Records provided:
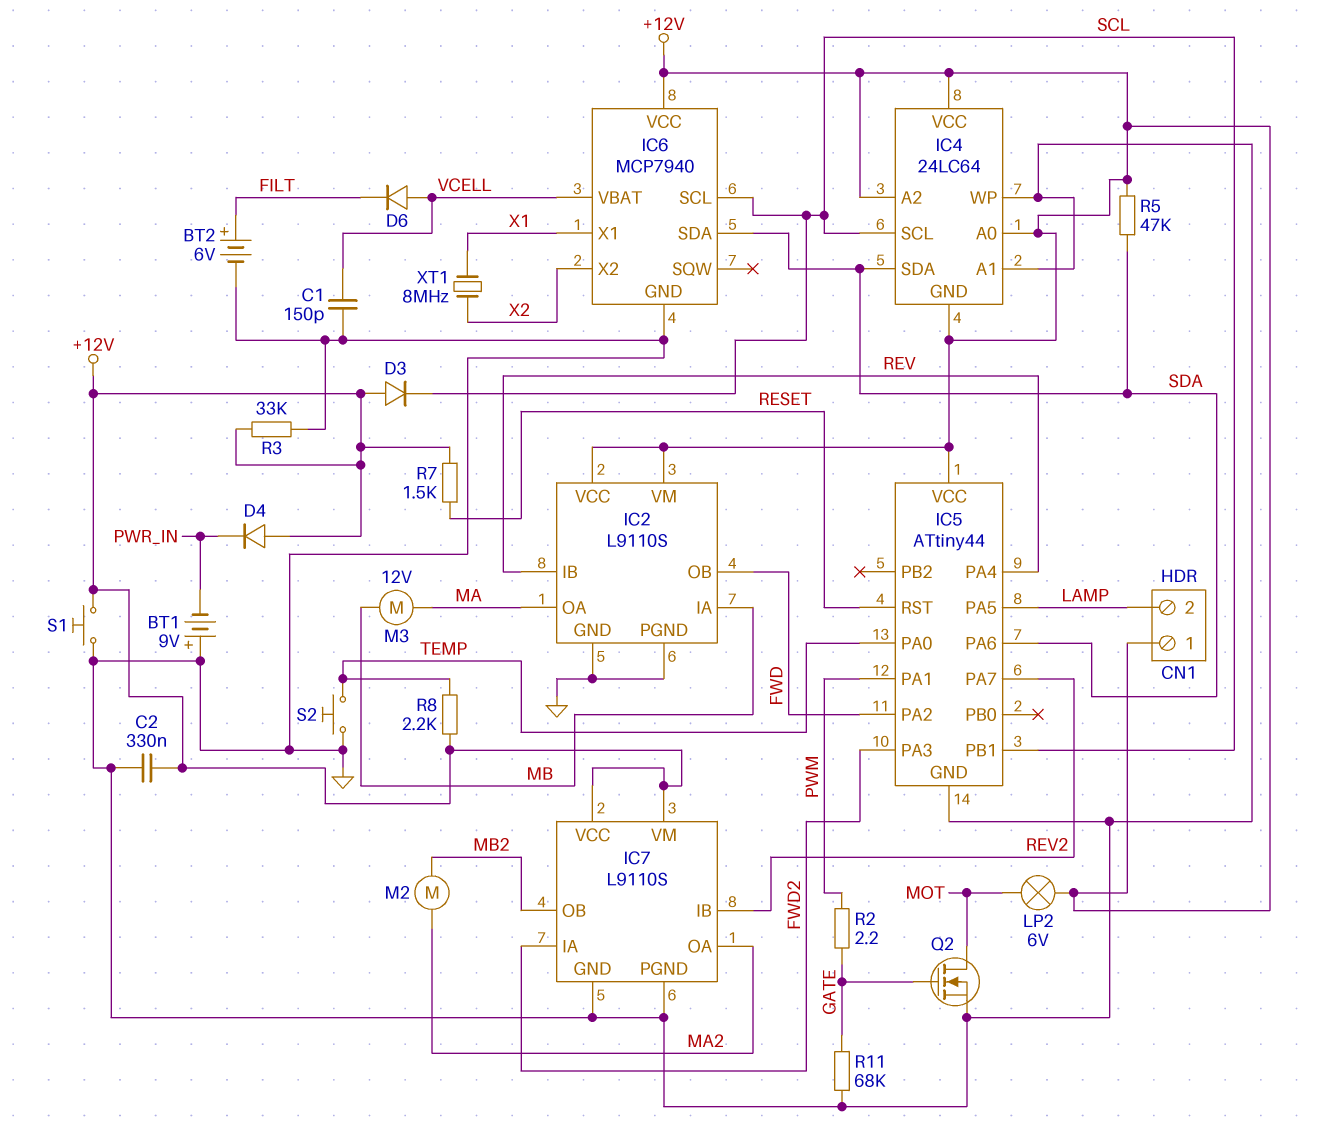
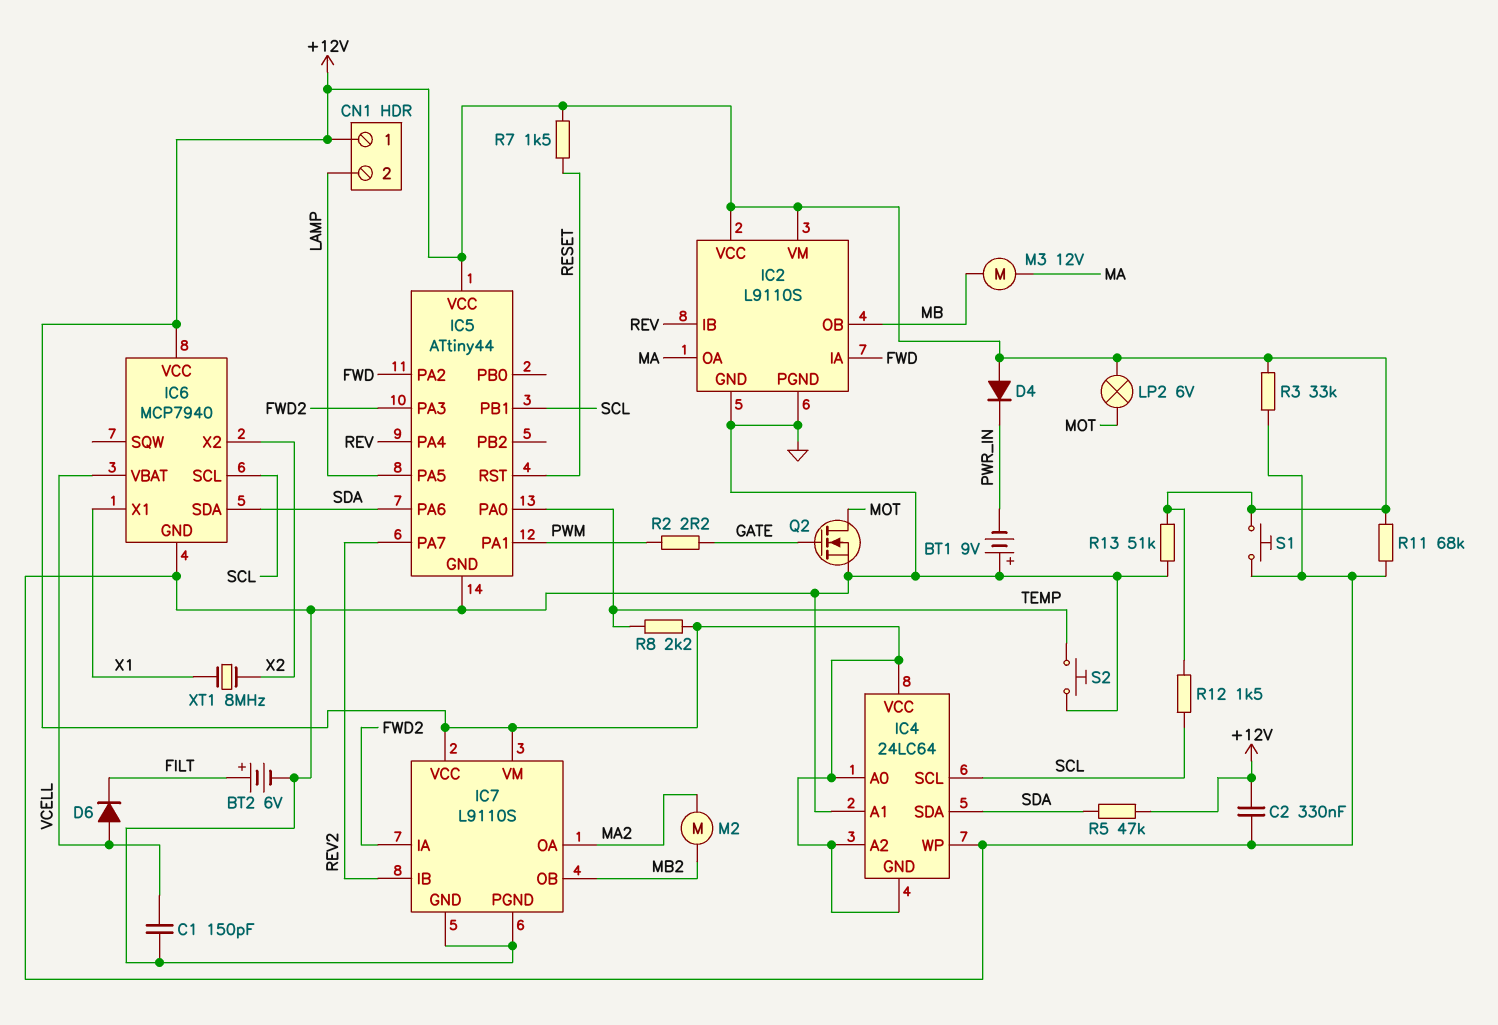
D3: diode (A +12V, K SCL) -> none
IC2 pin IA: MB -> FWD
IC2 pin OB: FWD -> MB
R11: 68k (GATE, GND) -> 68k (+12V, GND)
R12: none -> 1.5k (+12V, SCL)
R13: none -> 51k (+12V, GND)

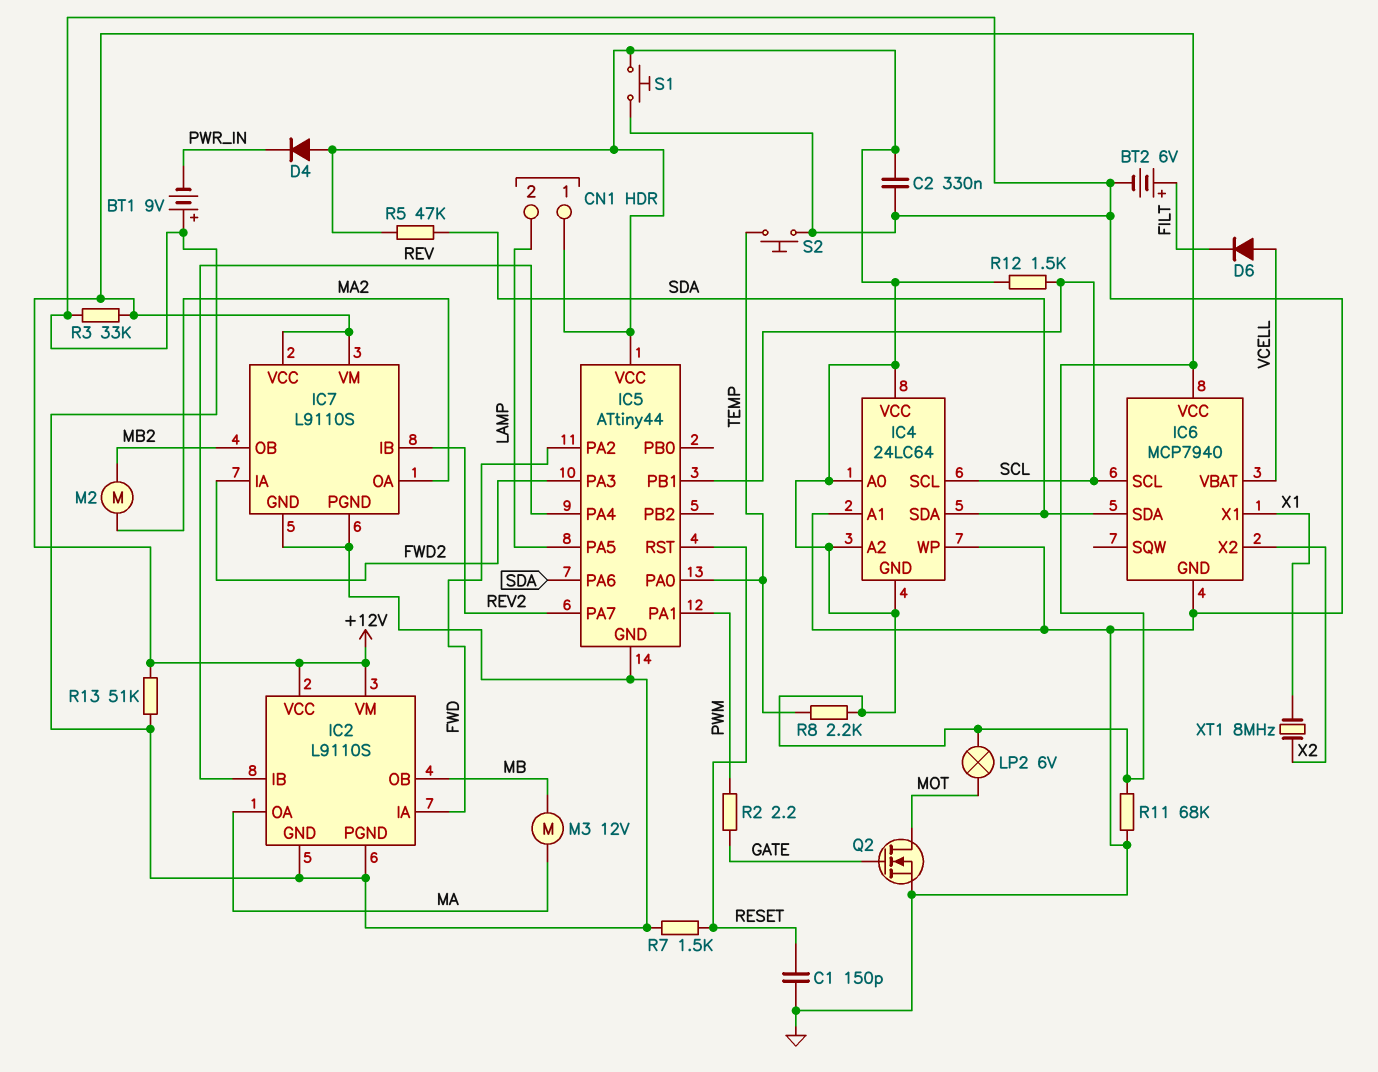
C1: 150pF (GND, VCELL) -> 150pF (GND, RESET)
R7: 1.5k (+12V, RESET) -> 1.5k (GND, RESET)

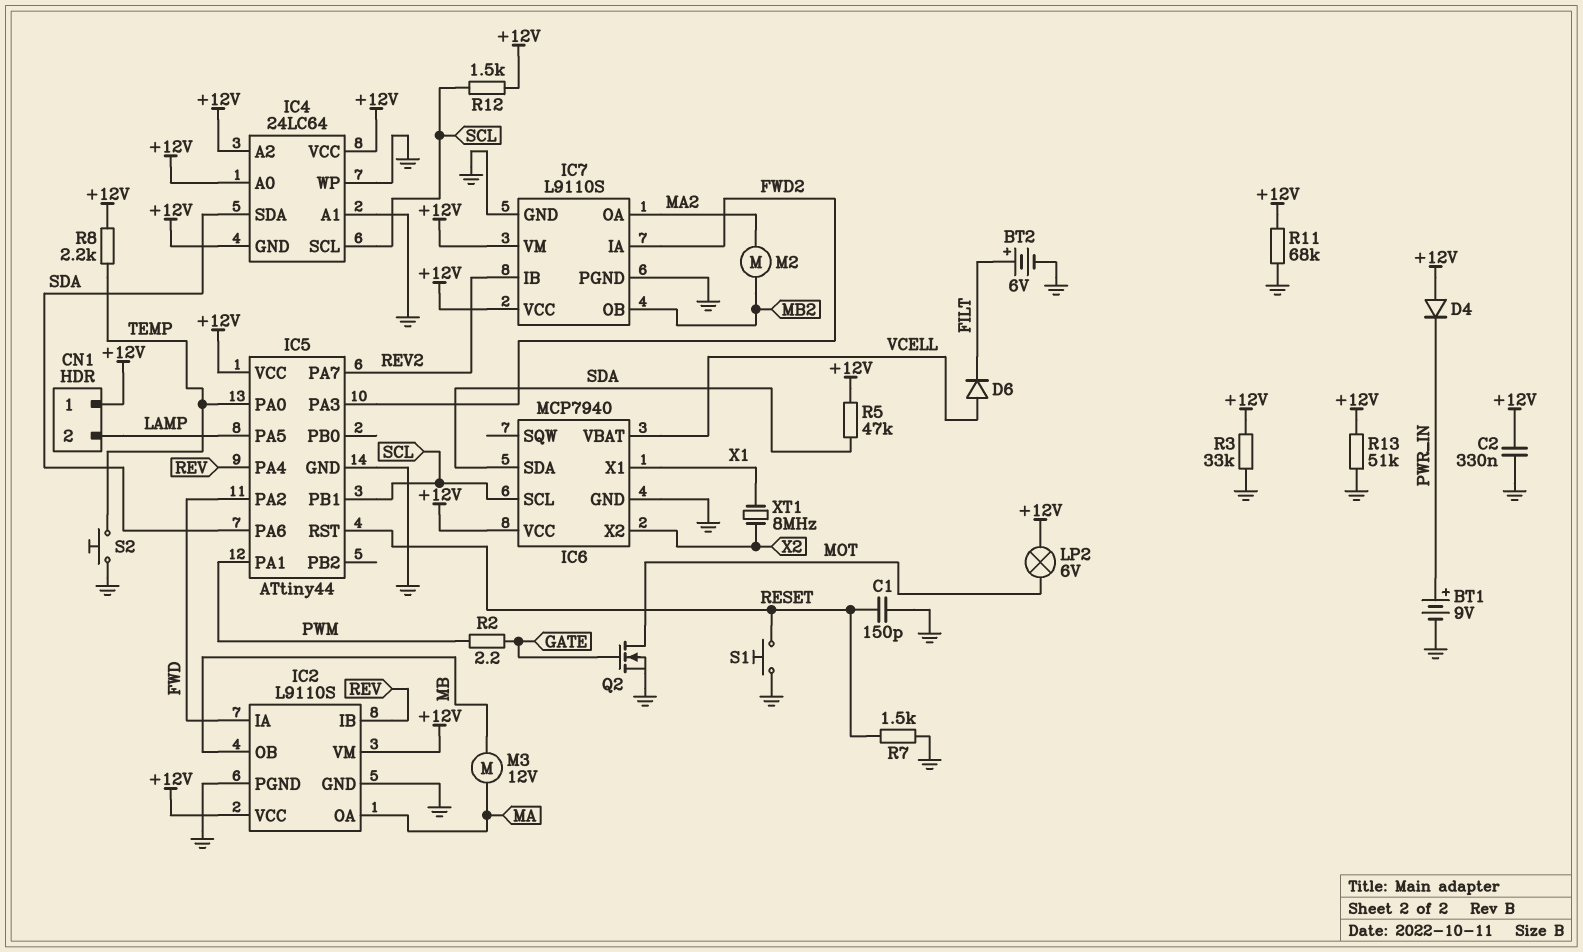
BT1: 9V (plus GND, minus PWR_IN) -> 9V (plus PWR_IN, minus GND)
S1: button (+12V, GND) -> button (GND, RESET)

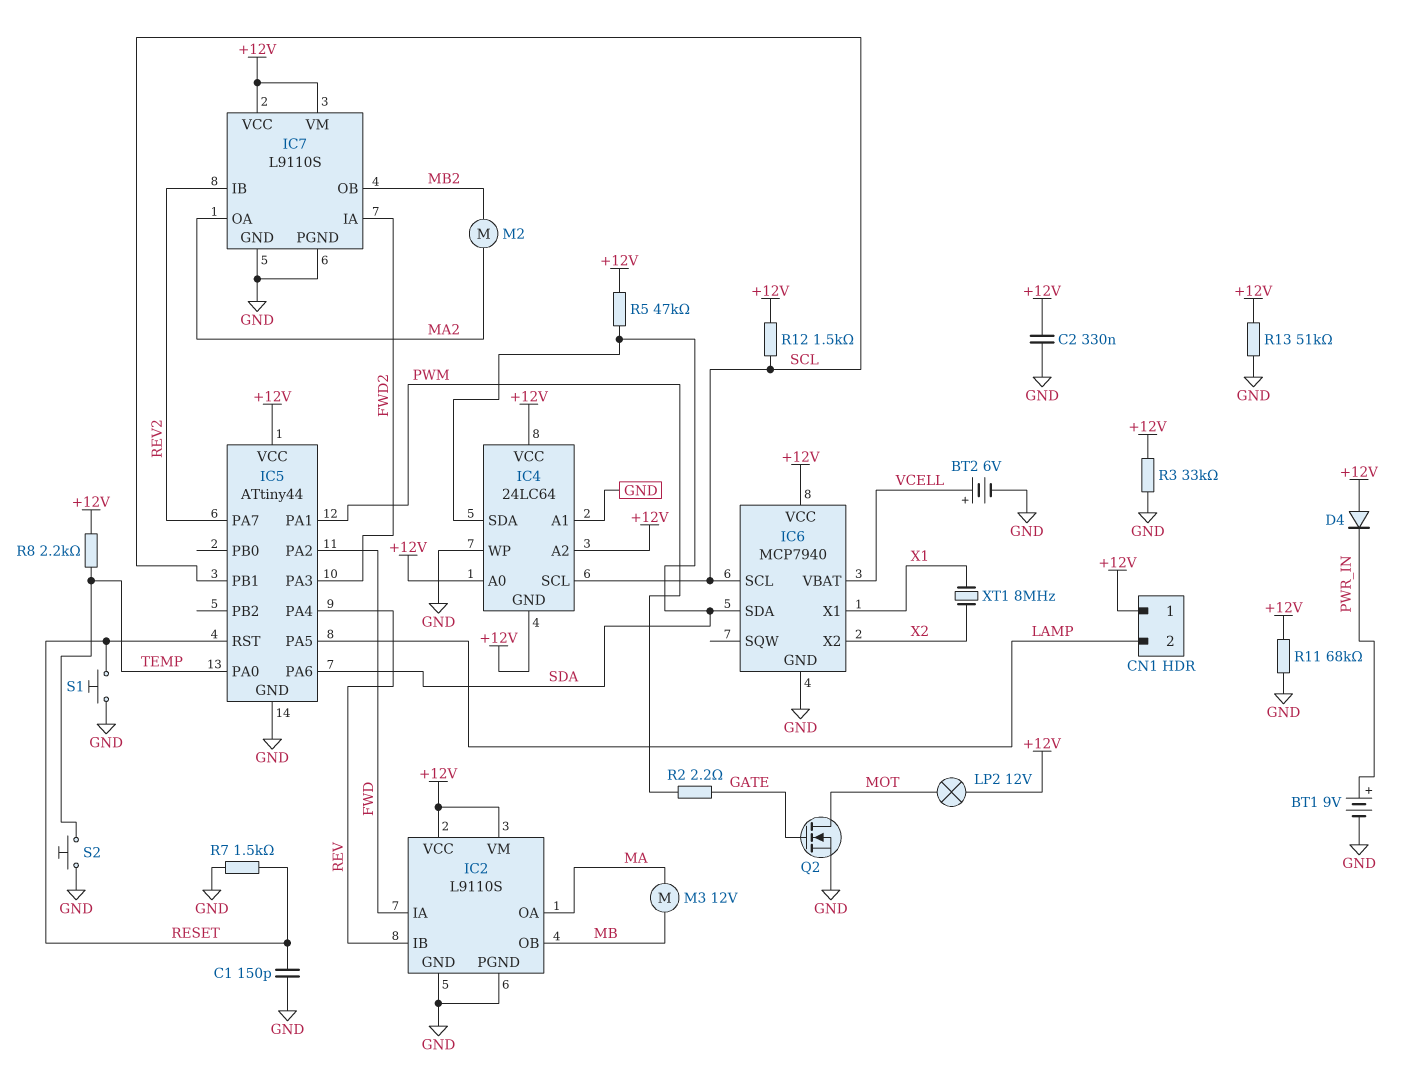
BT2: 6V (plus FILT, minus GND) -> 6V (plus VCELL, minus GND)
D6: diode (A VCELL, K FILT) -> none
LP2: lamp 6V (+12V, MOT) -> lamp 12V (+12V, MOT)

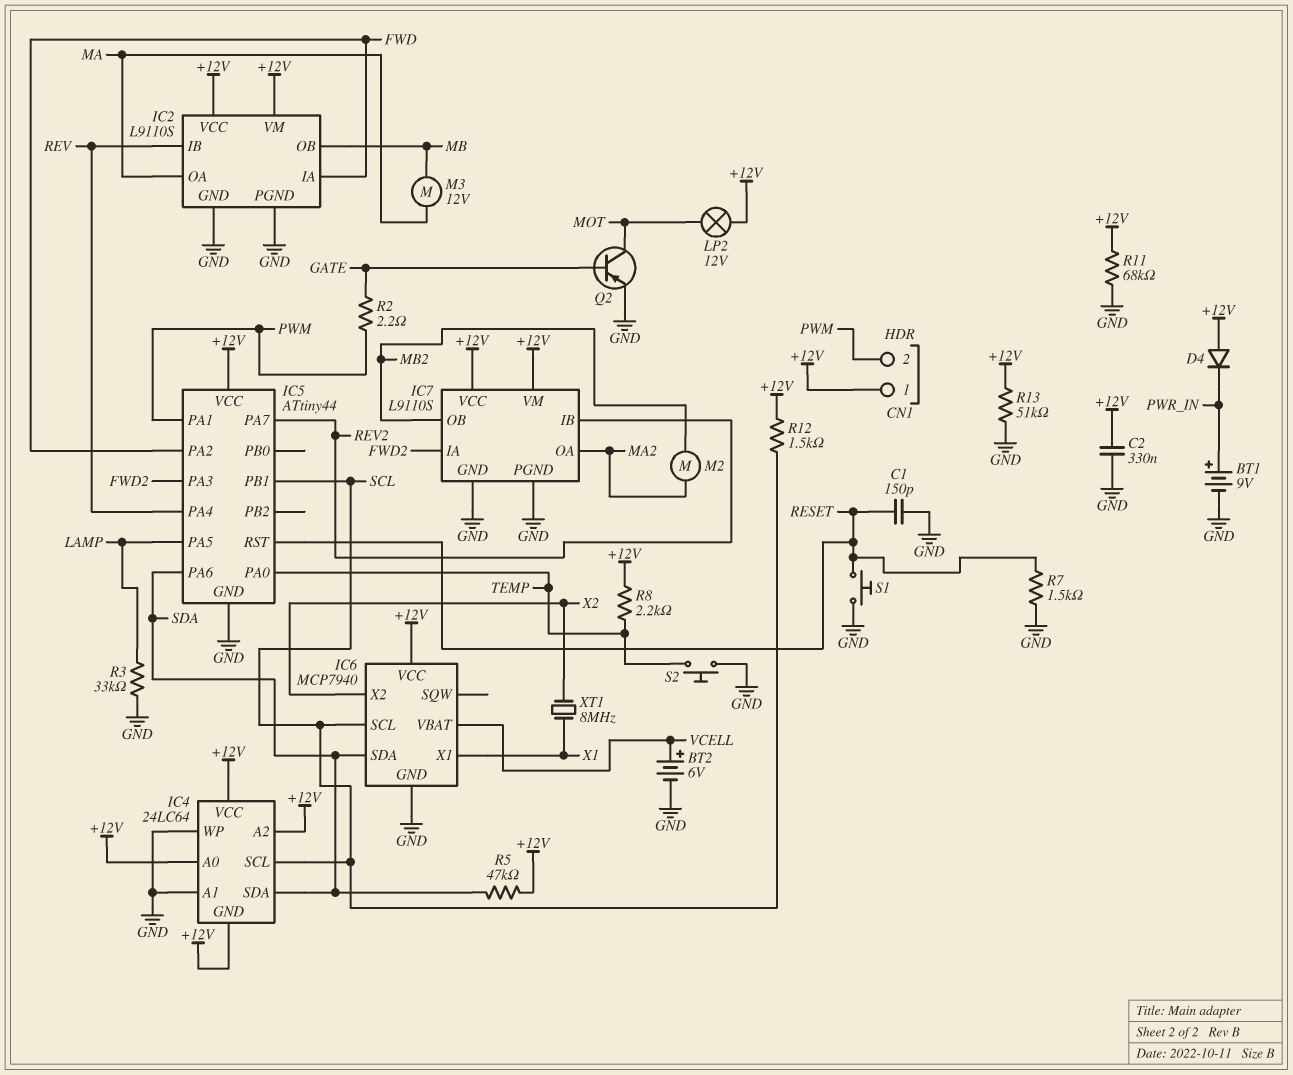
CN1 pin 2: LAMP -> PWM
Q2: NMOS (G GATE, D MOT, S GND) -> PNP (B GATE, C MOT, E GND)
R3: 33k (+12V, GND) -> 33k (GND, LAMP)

The problem: Show the lines above that have the word "none".

Exercise response:
D3: diode (A +12V, K SCL) -> none
R12: none -> 1.5k (+12V, SCL)
R13: none -> 51k (+12V, GND)
D6: diode (A VCELL, K FILT) -> none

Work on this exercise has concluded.